▶ _Work to complete_:
Records follow. Select each line holding "orange".

-------- Materials provided

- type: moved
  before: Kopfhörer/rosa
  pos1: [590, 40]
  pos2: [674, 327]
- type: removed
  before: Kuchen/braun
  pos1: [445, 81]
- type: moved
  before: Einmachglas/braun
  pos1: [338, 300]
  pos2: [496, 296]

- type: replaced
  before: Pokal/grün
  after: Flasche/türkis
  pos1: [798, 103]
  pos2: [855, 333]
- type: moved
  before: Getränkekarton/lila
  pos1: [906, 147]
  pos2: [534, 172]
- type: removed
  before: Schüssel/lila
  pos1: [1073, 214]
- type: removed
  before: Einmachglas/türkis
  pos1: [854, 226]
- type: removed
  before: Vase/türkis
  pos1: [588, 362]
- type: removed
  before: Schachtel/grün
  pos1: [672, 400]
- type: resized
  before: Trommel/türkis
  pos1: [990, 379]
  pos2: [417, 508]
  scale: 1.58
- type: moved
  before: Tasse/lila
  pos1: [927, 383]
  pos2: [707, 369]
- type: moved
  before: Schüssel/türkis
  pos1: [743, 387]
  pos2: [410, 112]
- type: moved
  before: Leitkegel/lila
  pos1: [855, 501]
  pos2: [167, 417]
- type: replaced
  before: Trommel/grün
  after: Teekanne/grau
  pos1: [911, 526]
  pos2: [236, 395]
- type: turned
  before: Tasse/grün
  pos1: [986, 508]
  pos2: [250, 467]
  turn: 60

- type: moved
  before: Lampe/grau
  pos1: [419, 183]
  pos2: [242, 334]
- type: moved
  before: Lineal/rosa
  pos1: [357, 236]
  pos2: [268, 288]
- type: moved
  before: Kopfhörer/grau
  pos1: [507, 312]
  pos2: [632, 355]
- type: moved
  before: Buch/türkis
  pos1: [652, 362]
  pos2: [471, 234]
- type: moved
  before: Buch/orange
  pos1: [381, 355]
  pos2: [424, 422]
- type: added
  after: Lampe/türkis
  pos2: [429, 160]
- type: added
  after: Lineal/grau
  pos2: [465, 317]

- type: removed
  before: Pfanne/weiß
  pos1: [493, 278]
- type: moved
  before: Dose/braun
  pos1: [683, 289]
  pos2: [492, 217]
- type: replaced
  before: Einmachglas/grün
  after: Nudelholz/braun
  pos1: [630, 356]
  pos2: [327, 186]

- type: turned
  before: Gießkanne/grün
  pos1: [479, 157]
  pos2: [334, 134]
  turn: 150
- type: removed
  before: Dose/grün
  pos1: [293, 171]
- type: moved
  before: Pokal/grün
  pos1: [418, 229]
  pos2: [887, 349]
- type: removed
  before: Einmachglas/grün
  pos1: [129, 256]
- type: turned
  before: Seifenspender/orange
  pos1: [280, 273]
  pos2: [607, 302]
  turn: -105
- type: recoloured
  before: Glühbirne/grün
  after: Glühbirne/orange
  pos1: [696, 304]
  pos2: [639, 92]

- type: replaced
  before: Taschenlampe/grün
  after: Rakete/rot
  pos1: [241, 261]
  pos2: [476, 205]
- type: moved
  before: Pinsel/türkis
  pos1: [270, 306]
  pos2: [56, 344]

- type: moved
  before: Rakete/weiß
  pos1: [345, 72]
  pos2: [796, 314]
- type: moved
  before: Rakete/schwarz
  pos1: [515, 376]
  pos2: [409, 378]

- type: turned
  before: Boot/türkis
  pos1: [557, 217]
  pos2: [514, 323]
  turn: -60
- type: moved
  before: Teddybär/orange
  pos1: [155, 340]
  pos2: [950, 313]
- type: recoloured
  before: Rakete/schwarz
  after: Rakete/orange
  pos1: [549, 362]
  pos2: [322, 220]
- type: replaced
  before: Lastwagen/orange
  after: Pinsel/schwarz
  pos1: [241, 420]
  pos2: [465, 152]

----------------

▶ _Response to the exercise_:
  before: Buch/orange
  before: Seifenspender/orange
  after: Glühbirne/orange
  before: Teddybär/orange
  after: Rakete/orange
  before: Lastwagen/orange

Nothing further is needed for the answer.